-------- Data in this exercise

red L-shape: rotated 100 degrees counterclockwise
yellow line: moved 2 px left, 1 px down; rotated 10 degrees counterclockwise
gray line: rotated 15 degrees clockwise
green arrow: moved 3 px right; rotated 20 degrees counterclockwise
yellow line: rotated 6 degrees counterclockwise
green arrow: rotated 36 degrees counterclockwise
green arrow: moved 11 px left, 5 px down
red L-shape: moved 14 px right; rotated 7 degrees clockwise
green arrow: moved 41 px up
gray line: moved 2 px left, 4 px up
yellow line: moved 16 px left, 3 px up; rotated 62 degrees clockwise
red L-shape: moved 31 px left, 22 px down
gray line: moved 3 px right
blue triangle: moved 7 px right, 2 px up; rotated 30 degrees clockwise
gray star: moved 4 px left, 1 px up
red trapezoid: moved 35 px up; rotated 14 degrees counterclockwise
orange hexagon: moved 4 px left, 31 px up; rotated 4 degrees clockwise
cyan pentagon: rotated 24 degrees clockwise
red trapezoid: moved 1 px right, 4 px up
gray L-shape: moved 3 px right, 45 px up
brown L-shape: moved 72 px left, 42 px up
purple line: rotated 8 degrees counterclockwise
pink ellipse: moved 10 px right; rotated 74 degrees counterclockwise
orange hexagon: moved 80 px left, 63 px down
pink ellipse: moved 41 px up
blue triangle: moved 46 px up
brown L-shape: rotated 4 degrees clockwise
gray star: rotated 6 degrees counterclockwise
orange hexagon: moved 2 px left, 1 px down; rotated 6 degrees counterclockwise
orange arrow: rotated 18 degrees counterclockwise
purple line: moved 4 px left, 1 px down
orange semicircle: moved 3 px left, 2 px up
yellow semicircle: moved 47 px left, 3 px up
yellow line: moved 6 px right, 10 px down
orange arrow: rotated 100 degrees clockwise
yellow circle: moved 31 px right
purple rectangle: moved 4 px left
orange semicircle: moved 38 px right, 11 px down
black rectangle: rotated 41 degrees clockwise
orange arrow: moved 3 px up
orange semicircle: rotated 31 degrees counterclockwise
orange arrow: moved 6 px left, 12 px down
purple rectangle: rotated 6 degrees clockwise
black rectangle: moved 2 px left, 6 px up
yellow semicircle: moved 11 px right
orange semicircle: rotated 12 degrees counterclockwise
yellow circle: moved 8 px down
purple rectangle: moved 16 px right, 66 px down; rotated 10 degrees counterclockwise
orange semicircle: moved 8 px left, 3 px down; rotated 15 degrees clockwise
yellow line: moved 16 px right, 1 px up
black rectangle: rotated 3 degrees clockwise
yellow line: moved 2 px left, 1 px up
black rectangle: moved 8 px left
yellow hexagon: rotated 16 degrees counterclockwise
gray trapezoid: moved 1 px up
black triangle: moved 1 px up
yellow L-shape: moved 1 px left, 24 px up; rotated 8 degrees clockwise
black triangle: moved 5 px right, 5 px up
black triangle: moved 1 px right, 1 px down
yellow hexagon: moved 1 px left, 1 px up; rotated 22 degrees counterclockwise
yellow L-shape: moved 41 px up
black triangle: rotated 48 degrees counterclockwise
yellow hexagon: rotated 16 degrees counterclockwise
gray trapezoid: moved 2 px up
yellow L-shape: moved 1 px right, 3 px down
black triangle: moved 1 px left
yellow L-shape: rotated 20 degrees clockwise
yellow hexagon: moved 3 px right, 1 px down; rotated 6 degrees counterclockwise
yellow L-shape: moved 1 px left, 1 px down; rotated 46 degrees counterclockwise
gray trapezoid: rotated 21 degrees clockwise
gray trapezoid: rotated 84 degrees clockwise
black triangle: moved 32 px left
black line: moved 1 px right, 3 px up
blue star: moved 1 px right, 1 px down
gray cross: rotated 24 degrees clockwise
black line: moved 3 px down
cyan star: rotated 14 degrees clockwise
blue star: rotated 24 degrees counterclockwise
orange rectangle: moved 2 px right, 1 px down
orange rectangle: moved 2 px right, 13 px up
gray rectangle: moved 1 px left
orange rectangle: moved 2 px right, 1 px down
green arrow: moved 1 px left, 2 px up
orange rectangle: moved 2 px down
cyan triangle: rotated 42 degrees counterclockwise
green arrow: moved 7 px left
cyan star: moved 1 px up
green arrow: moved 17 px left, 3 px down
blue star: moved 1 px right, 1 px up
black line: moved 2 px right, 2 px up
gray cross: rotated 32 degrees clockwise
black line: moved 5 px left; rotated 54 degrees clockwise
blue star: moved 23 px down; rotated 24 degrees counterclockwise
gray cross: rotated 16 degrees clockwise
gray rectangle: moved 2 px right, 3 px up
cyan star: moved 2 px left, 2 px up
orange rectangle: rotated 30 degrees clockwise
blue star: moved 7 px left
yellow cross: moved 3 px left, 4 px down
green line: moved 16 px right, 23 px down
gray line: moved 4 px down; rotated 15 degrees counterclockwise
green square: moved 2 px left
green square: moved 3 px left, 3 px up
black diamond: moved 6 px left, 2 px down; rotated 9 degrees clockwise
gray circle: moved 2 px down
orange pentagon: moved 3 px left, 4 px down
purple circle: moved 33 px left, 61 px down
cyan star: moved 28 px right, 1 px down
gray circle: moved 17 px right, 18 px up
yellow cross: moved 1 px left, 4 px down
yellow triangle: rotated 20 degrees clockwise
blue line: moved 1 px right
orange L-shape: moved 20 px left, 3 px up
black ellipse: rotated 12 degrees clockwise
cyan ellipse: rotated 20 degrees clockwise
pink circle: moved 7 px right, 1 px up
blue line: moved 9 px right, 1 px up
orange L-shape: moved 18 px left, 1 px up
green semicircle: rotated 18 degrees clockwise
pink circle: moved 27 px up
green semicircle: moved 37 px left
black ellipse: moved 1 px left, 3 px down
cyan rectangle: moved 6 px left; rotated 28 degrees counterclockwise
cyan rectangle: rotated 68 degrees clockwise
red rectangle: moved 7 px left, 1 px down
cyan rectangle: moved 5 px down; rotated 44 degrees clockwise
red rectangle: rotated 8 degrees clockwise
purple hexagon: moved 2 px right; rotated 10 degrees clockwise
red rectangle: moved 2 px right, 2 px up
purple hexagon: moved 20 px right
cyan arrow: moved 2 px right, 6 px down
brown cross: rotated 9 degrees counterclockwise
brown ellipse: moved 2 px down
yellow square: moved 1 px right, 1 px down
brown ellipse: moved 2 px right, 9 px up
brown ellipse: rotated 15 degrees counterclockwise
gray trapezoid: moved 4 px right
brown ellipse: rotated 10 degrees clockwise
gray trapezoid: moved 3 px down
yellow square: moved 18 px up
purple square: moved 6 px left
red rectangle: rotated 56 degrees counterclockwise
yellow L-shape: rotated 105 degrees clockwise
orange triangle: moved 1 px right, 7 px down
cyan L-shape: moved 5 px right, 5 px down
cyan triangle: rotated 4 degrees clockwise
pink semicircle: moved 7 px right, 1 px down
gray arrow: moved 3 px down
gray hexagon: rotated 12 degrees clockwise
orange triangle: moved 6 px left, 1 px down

----------------

*Aim*. Rewrite the lines in the material above as a numbered list, dropping any blank lines.

*Finished task*.
1. red L-shape: rotated 100 degrees counterclockwise
2. yellow line: moved 2 px left, 1 px down; rotated 10 degrees counterclockwise
3. gray line: rotated 15 degrees clockwise
4. green arrow: moved 3 px right; rotated 20 degrees counterclockwise
5. yellow line: rotated 6 degrees counterclockwise
6. green arrow: rotated 36 degrees counterclockwise
7. green arrow: moved 11 px left, 5 px down
8. red L-shape: moved 14 px right; rotated 7 degrees clockwise
9. green arrow: moved 41 px up
10. gray line: moved 2 px left, 4 px up
11. yellow line: moved 16 px left, 3 px up; rotated 62 degrees clockwise
12. red L-shape: moved 31 px left, 22 px down
13. gray line: moved 3 px right
14. blue triangle: moved 7 px right, 2 px up; rotated 30 degrees clockwise
15. gray star: moved 4 px left, 1 px up
16. red trapezoid: moved 35 px up; rotated 14 degrees counterclockwise
17. orange hexagon: moved 4 px left, 31 px up; rotated 4 degrees clockwise
18. cyan pentagon: rotated 24 degrees clockwise
19. red trapezoid: moved 1 px right, 4 px up
20. gray L-shape: moved 3 px right, 45 px up
21. brown L-shape: moved 72 px left, 42 px up
22. purple line: rotated 8 degrees counterclockwise
23. pink ellipse: moved 10 px right; rotated 74 degrees counterclockwise
24. orange hexagon: moved 80 px left, 63 px down
25. pink ellipse: moved 41 px up
26. blue triangle: moved 46 px up
27. brown L-shape: rotated 4 degrees clockwise
28. gray star: rotated 6 degrees counterclockwise
29. orange hexagon: moved 2 px left, 1 px down; rotated 6 degrees counterclockwise
30. orange arrow: rotated 18 degrees counterclockwise
31. purple line: moved 4 px left, 1 px down
32. orange semicircle: moved 3 px left, 2 px up
33. yellow semicircle: moved 47 px left, 3 px up
34. yellow line: moved 6 px right, 10 px down
35. orange arrow: rotated 100 degrees clockwise
36. yellow circle: moved 31 px right
37. purple rectangle: moved 4 px left
38. orange semicircle: moved 38 px right, 11 px down
39. black rectangle: rotated 41 degrees clockwise
40. orange arrow: moved 3 px up
41. orange semicircle: rotated 31 degrees counterclockwise
42. orange arrow: moved 6 px left, 12 px down
43. purple rectangle: rotated 6 degrees clockwise
44. black rectangle: moved 2 px left, 6 px up
45. yellow semicircle: moved 11 px right
46. orange semicircle: rotated 12 degrees counterclockwise
47. yellow circle: moved 8 px down
48. purple rectangle: moved 16 px right, 66 px down; rotated 10 degrees counterclockwise
49. orange semicircle: moved 8 px left, 3 px down; rotated 15 degrees clockwise
50. yellow line: moved 16 px right, 1 px up
51. black rectangle: rotated 3 degrees clockwise
52. yellow line: moved 2 px left, 1 px up
53. black rectangle: moved 8 px left
54. yellow hexagon: rotated 16 degrees counterclockwise
55. gray trapezoid: moved 1 px up
56. black triangle: moved 1 px up
57. yellow L-shape: moved 1 px left, 24 px up; rotated 8 degrees clockwise
58. black triangle: moved 5 px right, 5 px up
59. black triangle: moved 1 px right, 1 px down
60. yellow hexagon: moved 1 px left, 1 px up; rotated 22 degrees counterclockwise
61. yellow L-shape: moved 41 px up
62. black triangle: rotated 48 degrees counterclockwise
63. yellow hexagon: rotated 16 degrees counterclockwise
64. gray trapezoid: moved 2 px up
65. yellow L-shape: moved 1 px right, 3 px down
66. black triangle: moved 1 px left
67. yellow L-shape: rotated 20 degrees clockwise
68. yellow hexagon: moved 3 px right, 1 px down; rotated 6 degrees counterclockwise
69. yellow L-shape: moved 1 px left, 1 px down; rotated 46 degrees counterclockwise
70. gray trapezoid: rotated 21 degrees clockwise
71. gray trapezoid: rotated 84 degrees clockwise
72. black triangle: moved 32 px left
73. black line: moved 1 px right, 3 px up
74. blue star: moved 1 px right, 1 px down
75. gray cross: rotated 24 degrees clockwise
76. black line: moved 3 px down
77. cyan star: rotated 14 degrees clockwise
78. blue star: rotated 24 degrees counterclockwise
79. orange rectangle: moved 2 px right, 1 px down
80. orange rectangle: moved 2 px right, 13 px up
81. gray rectangle: moved 1 px left
82. orange rectangle: moved 2 px right, 1 px down
83. green arrow: moved 1 px left, 2 px up
84. orange rectangle: moved 2 px down
85. cyan triangle: rotated 42 degrees counterclockwise
86. green arrow: moved 7 px left
87. cyan star: moved 1 px up
88. green arrow: moved 17 px left, 3 px down
89. blue star: moved 1 px right, 1 px up
90. black line: moved 2 px right, 2 px up
91. gray cross: rotated 32 degrees clockwise
92. black line: moved 5 px left; rotated 54 degrees clockwise
93. blue star: moved 23 px down; rotated 24 degrees counterclockwise
94. gray cross: rotated 16 degrees clockwise
95. gray rectangle: moved 2 px right, 3 px up
96. cyan star: moved 2 px left, 2 px up
97. orange rectangle: rotated 30 degrees clockwise
98. blue star: moved 7 px left
99. yellow cross: moved 3 px left, 4 px down
100. green line: moved 16 px right, 23 px down
101. gray line: moved 4 px down; rotated 15 degrees counterclockwise
102. green square: moved 2 px left
103. green square: moved 3 px left, 3 px up
104. black diamond: moved 6 px left, 2 px down; rotated 9 degrees clockwise
105. gray circle: moved 2 px down
106. orange pentagon: moved 3 px left, 4 px down
107. purple circle: moved 33 px left, 61 px down
108. cyan star: moved 28 px right, 1 px down
109. gray circle: moved 17 px right, 18 px up
110. yellow cross: moved 1 px left, 4 px down
111. yellow triangle: rotated 20 degrees clockwise
112. blue line: moved 1 px right
113. orange L-shape: moved 20 px left, 3 px up
114. black ellipse: rotated 12 degrees clockwise
115. cyan ellipse: rotated 20 degrees clockwise
116. pink circle: moved 7 px right, 1 px up
117. blue line: moved 9 px right, 1 px up
118. orange L-shape: moved 18 px left, 1 px up
119. green semicircle: rotated 18 degrees clockwise
120. pink circle: moved 27 px up
121. green semicircle: moved 37 px left
122. black ellipse: moved 1 px left, 3 px down
123. cyan rectangle: moved 6 px left; rotated 28 degrees counterclockwise
124. cyan rectangle: rotated 68 degrees clockwise
125. red rectangle: moved 7 px left, 1 px down
126. cyan rectangle: moved 5 px down; rotated 44 degrees clockwise
127. red rectangle: rotated 8 degrees clockwise
128. purple hexagon: moved 2 px right; rotated 10 degrees clockwise
129. red rectangle: moved 2 px right, 2 px up
130. purple hexagon: moved 20 px right
131. cyan arrow: moved 2 px right, 6 px down
132. brown cross: rotated 9 degrees counterclockwise
133. brown ellipse: moved 2 px down
134. yellow square: moved 1 px right, 1 px down
135. brown ellipse: moved 2 px right, 9 px up
136. brown ellipse: rotated 15 degrees counterclockwise
137. gray trapezoid: moved 4 px right
138. brown ellipse: rotated 10 degrees clockwise
139. gray trapezoid: moved 3 px down
140. yellow square: moved 18 px up
141. purple square: moved 6 px left
142. red rectangle: rotated 56 degrees counterclockwise
143. yellow L-shape: rotated 105 degrees clockwise
144. orange triangle: moved 1 px right, 7 px down
145. cyan L-shape: moved 5 px right, 5 px down
146. cyan triangle: rotated 4 degrees clockwise
147. pink semicircle: moved 7 px right, 1 px down
148. gray arrow: moved 3 px down
149. gray hexagon: rotated 12 degrees clockwise
150. orange triangle: moved 6 px left, 1 px down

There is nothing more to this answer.